Dataset items
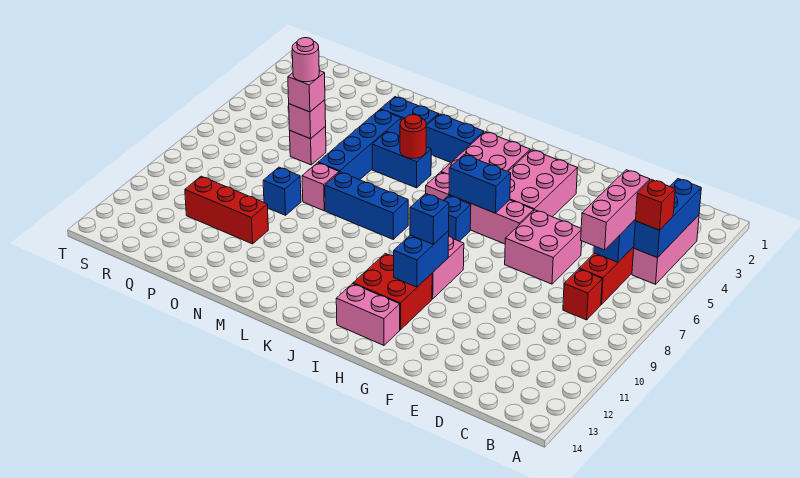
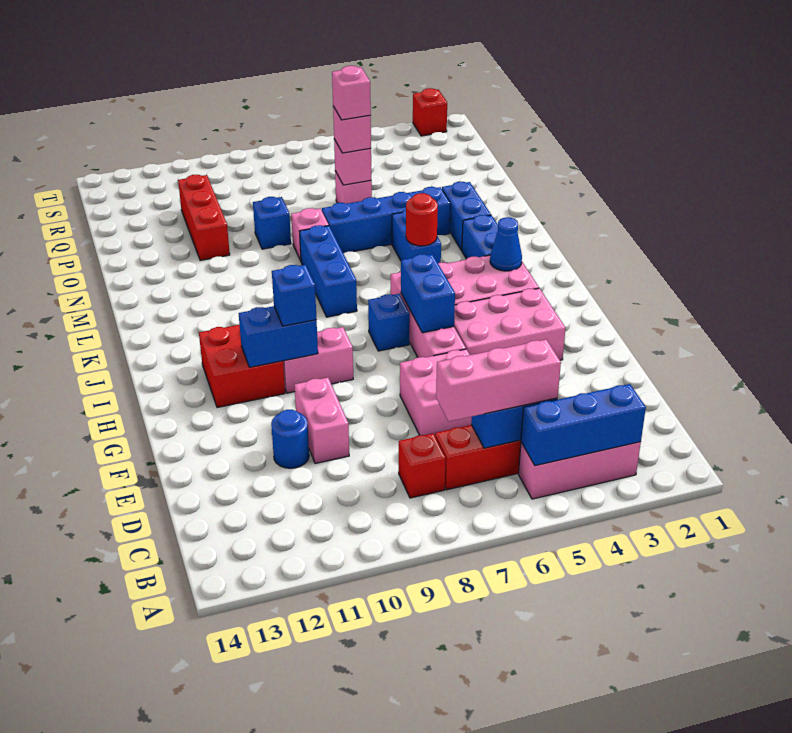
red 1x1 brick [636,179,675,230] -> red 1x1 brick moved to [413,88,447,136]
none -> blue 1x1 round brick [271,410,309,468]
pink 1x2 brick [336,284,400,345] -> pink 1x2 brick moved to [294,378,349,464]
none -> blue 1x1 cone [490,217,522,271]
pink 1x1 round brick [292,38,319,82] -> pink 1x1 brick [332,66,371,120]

# Aim of the exercise:
Please print every record exactly as written, without the pictures.

# Expected output:
red 1x1 brick [636,179,675,230] -> red 1x1 brick moved to [413,88,447,136]
none -> blue 1x1 round brick [271,410,309,468]
pink 1x2 brick [336,284,400,345] -> pink 1x2 brick moved to [294,378,349,464]
none -> blue 1x1 cone [490,217,522,271]
pink 1x1 round brick [292,38,319,82] -> pink 1x1 brick [332,66,371,120]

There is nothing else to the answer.